Exercise prompt: Which lines of the listing below contain the word "none"? Copy each of them.

Material shown:
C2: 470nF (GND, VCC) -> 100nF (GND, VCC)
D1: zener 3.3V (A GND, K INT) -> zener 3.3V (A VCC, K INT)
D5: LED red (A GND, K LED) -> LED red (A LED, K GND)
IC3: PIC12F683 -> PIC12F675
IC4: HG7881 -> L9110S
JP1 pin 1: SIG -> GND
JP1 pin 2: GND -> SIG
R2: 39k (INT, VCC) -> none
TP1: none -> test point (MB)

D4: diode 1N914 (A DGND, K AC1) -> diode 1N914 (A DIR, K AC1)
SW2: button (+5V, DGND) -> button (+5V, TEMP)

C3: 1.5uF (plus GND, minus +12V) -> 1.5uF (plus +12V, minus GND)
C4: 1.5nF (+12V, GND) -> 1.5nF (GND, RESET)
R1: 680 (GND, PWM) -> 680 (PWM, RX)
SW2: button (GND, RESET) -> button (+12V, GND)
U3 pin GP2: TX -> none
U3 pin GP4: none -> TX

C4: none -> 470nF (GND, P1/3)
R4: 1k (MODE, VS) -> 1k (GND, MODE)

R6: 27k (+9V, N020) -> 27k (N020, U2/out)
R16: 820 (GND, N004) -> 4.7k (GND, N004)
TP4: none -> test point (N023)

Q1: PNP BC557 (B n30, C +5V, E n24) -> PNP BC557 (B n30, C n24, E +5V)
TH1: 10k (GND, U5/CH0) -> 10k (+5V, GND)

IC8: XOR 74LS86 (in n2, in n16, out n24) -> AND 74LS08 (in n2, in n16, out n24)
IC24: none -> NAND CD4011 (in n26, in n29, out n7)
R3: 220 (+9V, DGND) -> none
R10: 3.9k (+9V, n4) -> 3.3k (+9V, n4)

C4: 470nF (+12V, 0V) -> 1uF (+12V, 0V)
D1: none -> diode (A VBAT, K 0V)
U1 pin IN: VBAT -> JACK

Solution below:
R2: 39k (INT, VCC) -> none
TP1: none -> test point (MB)
U3 pin GP2: TX -> none
U3 pin GP4: none -> TX
C4: none -> 470nF (GND, P1/3)
TP4: none -> test point (N023)
IC24: none -> NAND CD4011 (in n26, in n29, out n7)
R3: 220 (+9V, DGND) -> none
D1: none -> diode (A VBAT, K 0V)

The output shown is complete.